**WHAT IS NEEDED:** Retype the records in full, and please keep the pictures out of the copy.
::::::
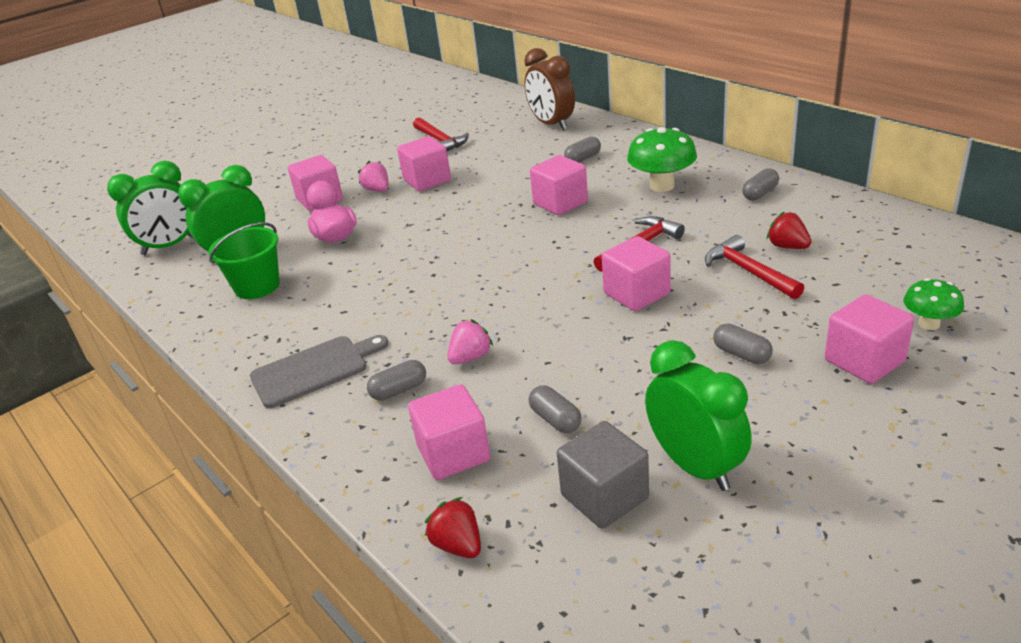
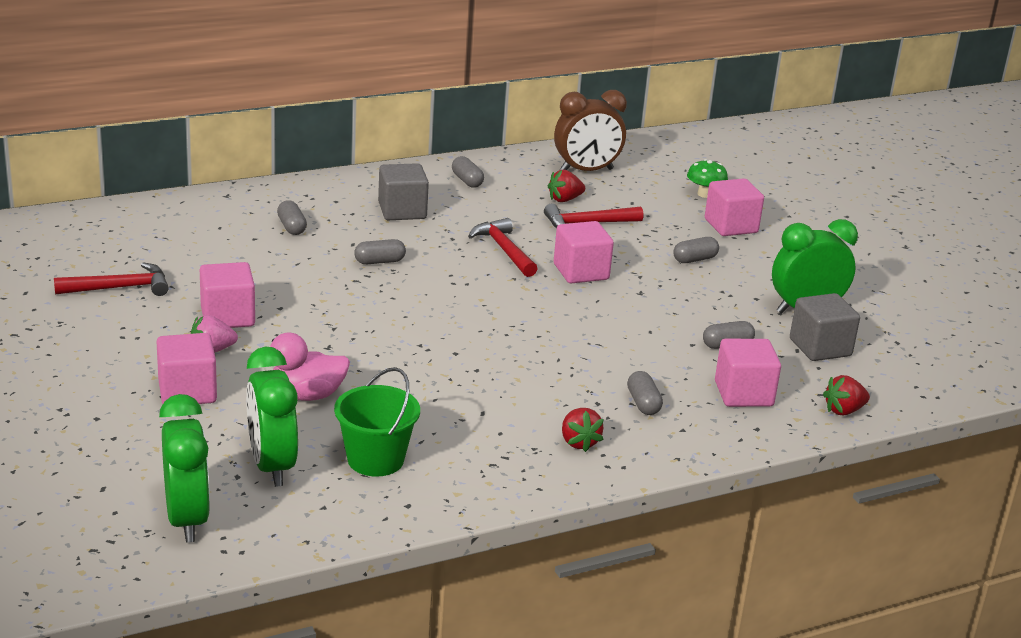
camera: 80 degrees left, 5 degrees down
(314, 370) = (579, 442): grey cutting board -> red strawberry
(470, 357) = (618, 362): pink strawberry -> none
(551, 124) = (176, 220): brown clock -> brown clock (586, 171)
(560, 203) = (379, 261): pink cube -> grey capsule
(662, 186) = (402, 211): green mushroom -> grey cube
::::::
**EXERCISE SOLUTION:**
camera: 80 degrees left, 5 degrees down
(314, 370) = (579, 442): grey cutting board -> red strawberry
(470, 357) = (618, 362): pink strawberry -> none
(551, 124) = (176, 220): brown clock -> brown clock (586, 171)
(560, 203) = (379, 261): pink cube -> grey capsule
(662, 186) = (402, 211): green mushroom -> grey cube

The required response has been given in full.